[START SUPPLIED DATA]
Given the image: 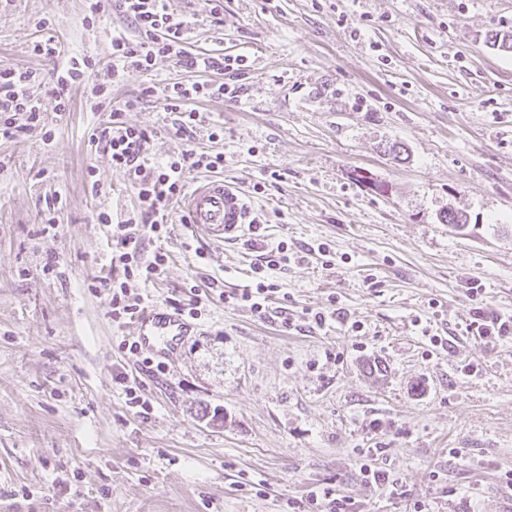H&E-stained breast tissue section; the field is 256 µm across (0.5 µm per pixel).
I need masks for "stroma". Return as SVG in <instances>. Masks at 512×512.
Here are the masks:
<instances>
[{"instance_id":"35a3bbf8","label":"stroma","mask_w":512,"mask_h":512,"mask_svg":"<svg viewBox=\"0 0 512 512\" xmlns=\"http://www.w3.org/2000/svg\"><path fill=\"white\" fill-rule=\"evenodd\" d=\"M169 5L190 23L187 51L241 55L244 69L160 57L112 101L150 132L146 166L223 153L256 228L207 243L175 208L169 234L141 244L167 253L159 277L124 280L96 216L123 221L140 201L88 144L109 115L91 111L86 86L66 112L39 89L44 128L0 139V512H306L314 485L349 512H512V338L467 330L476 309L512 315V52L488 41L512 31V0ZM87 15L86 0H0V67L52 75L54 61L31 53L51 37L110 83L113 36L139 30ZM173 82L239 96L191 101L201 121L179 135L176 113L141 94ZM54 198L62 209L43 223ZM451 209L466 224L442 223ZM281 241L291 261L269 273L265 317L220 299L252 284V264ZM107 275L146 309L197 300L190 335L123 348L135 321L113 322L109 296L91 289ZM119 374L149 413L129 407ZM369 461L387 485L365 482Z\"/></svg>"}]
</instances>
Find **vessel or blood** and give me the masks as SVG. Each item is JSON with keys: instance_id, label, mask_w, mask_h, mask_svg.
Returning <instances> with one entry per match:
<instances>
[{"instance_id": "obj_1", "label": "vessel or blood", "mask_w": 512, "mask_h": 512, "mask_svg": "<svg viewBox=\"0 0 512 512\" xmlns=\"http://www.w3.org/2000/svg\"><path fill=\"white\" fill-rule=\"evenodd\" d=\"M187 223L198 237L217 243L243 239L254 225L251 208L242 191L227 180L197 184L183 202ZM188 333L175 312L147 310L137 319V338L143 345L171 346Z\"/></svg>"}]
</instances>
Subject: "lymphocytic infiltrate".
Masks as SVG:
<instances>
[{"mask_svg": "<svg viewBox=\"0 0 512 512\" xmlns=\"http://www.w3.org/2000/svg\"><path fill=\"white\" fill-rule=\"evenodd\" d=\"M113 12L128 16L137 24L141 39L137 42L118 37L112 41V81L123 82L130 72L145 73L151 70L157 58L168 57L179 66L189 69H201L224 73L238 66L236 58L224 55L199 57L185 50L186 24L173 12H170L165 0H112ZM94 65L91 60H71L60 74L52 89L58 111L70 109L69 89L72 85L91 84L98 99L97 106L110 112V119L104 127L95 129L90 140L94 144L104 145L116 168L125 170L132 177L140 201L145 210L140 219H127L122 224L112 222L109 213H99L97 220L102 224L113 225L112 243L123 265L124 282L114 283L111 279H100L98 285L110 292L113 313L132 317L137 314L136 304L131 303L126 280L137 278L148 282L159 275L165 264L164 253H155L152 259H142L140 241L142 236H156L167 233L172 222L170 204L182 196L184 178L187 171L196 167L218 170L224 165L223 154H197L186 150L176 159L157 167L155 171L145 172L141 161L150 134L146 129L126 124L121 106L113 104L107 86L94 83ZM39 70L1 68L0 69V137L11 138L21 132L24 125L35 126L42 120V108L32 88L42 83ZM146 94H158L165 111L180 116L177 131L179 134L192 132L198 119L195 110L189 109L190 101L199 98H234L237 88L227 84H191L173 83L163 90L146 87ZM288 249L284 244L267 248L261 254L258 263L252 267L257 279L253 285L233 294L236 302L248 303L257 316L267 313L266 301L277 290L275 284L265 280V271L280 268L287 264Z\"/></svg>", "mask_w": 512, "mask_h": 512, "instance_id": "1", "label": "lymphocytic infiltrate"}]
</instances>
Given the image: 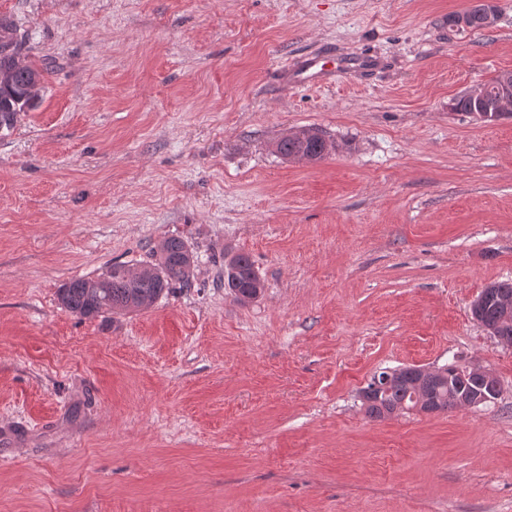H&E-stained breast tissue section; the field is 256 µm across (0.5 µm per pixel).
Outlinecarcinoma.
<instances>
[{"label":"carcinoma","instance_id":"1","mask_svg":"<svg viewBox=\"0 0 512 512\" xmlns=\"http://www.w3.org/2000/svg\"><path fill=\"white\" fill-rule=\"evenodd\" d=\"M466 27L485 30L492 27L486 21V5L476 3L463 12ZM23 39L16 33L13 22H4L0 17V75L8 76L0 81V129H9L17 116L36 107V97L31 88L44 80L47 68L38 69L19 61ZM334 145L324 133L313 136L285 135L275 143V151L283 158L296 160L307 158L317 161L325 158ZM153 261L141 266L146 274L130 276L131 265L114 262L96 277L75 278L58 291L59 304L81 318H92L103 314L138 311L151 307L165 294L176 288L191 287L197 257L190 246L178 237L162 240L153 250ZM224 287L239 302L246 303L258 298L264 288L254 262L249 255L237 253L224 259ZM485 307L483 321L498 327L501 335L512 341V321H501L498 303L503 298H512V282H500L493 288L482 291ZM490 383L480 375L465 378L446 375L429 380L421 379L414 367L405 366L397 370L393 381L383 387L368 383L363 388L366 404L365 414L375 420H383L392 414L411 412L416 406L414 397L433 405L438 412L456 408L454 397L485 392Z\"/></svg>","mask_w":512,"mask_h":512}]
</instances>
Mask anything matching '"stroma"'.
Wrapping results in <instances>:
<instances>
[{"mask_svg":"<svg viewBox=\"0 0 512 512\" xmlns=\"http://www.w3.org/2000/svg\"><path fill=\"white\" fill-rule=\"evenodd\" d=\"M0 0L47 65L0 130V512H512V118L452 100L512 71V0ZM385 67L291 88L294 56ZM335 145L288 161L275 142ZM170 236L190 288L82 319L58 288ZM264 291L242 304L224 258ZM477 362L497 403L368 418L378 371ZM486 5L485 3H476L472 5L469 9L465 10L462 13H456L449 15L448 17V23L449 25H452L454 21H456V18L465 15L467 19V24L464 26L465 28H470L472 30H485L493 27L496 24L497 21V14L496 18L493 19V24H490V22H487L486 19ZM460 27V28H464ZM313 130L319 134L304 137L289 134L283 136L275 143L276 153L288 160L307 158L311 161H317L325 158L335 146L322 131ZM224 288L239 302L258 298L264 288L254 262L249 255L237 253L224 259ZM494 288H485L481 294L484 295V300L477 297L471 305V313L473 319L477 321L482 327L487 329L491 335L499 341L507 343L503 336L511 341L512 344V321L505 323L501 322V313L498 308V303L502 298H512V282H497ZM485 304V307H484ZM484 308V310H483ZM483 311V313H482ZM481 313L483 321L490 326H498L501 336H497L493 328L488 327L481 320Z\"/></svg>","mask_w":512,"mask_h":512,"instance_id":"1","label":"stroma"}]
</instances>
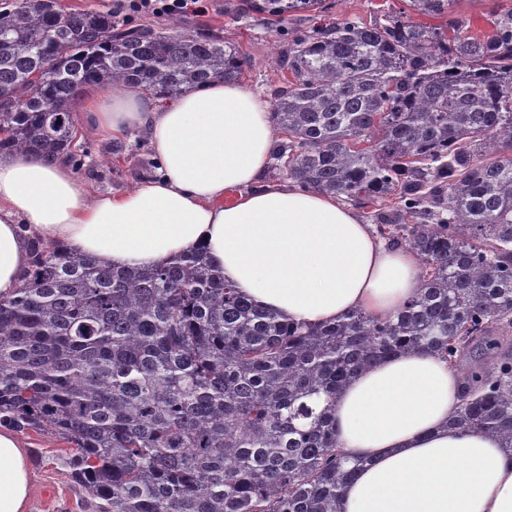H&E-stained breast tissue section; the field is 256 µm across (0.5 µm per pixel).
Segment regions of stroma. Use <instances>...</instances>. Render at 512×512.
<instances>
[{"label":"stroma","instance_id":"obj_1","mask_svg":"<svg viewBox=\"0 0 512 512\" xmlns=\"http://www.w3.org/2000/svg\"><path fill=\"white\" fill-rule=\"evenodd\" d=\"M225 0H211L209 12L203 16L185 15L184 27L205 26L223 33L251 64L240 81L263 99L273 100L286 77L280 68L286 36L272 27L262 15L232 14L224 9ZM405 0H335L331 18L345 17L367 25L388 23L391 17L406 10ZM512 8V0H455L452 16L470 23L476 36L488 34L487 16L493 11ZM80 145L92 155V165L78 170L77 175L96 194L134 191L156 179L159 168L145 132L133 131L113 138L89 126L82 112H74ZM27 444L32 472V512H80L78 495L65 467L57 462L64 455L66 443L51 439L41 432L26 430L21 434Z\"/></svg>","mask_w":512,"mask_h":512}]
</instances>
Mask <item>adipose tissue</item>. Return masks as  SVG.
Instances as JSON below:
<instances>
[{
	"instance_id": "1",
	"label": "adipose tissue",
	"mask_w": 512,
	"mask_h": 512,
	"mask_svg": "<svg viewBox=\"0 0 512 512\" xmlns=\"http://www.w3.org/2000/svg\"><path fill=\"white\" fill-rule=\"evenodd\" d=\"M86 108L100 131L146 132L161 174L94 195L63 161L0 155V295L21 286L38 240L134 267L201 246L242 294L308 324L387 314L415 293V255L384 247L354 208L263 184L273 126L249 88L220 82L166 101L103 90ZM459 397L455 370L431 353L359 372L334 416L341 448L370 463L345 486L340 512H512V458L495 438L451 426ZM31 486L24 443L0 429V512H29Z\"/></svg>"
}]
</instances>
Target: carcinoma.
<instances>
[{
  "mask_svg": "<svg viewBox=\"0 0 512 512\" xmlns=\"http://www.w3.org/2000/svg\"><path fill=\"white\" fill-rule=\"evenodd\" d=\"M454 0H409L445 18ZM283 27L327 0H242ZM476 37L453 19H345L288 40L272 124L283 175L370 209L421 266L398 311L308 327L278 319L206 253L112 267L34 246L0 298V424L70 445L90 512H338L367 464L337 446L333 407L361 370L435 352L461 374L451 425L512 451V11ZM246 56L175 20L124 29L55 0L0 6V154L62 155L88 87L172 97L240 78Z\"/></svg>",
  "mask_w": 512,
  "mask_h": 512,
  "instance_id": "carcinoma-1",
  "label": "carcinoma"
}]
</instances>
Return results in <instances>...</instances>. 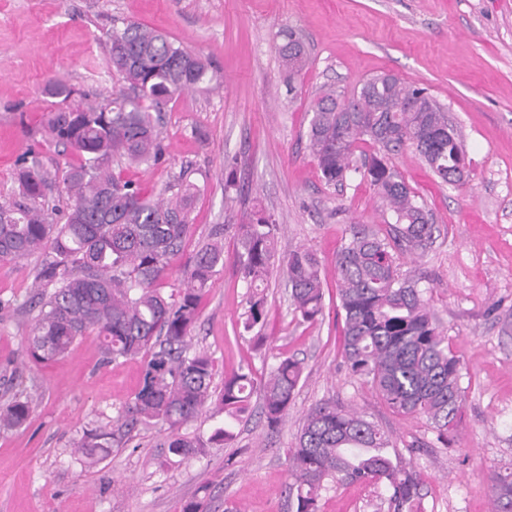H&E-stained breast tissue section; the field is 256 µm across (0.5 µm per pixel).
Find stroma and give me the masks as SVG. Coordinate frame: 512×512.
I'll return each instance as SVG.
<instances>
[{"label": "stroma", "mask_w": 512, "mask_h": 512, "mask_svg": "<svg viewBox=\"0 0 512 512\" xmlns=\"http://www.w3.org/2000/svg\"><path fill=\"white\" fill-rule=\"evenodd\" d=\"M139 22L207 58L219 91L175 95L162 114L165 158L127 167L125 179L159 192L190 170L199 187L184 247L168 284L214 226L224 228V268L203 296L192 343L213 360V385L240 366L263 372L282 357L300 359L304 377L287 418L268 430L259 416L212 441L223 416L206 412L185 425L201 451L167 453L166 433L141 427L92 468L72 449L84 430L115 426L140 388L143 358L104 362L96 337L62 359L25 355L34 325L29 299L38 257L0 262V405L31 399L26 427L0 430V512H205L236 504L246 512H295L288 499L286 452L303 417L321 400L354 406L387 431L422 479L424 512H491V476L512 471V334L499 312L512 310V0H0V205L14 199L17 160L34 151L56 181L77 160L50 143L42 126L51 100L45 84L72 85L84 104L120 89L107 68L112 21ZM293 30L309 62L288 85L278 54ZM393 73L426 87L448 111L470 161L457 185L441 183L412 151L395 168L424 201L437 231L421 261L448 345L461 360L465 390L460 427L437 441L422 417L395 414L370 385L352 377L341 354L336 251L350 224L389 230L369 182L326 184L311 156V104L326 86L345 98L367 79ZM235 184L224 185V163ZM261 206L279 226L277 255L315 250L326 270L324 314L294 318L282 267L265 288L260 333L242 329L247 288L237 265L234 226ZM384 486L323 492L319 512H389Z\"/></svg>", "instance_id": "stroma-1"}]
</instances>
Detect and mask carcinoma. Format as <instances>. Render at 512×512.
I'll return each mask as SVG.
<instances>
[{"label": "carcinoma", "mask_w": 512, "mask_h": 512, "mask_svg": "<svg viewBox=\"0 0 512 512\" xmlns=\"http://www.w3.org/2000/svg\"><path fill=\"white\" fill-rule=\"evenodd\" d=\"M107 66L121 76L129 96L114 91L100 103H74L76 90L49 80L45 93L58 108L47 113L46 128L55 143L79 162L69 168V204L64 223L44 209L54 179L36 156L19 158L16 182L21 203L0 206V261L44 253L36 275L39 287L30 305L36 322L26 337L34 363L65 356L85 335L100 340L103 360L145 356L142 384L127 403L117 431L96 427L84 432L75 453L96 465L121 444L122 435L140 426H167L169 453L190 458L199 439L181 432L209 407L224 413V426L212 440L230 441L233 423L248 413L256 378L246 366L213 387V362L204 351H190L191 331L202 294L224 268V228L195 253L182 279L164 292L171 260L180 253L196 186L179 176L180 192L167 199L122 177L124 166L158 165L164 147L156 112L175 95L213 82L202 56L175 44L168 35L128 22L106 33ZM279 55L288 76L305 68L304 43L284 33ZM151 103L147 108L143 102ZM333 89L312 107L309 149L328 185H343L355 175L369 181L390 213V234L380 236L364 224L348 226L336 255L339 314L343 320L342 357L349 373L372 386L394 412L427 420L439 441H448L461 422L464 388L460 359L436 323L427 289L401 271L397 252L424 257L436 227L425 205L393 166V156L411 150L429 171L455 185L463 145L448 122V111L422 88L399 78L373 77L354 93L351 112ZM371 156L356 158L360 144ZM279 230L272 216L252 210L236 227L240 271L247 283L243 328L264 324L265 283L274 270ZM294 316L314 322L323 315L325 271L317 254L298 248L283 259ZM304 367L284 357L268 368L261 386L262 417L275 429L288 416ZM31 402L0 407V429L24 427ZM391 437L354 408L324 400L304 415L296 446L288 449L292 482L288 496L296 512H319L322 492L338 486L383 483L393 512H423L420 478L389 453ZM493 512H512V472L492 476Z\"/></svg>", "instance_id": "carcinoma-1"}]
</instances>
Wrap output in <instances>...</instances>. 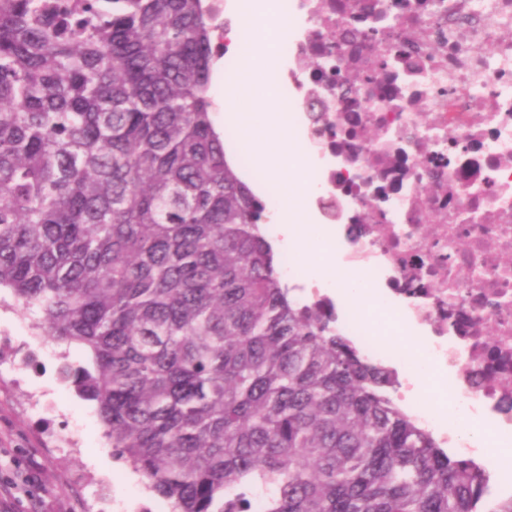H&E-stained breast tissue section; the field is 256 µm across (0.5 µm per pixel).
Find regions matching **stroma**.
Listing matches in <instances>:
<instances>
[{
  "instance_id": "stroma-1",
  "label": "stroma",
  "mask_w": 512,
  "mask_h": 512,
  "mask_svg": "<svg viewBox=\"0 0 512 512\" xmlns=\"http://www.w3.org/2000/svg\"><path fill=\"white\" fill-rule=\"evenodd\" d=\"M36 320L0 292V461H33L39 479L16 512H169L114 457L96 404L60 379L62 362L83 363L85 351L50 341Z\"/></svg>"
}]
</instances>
[END SUPPLIED DATA]
▸ TASK BRIEF:
In the entries above, count each line holding "item" and report the total and nothing more.

▸ RESULT OF THE EXERCISE:
2